**Task inputs**
##############################

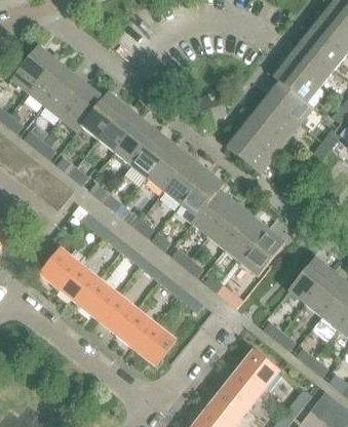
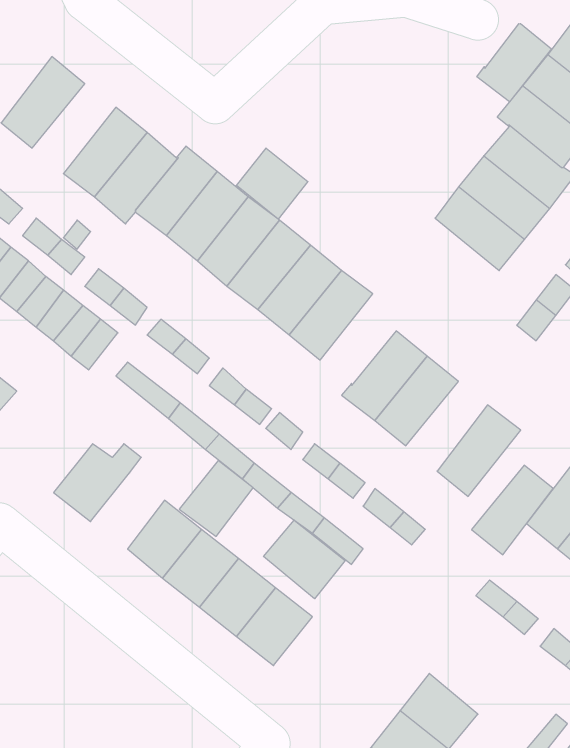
building: none -> [477,24,551,102]
building: [28,59,72,106] -> none
building: none -> [236,148,308,219]
building: [227,129,274,173] -> none
building: [180,169,224,218] -> none
building: [225,216,268,263] -> [472,465,553,555]
building: [59,264,98,304] -> [179,461,253,536]
building: none -> [264,520,345,599]
building: [237,350,279,391] -> none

##############################

**Activity**
State how many lines above contain the string "none", with no other words.

**Task result**
7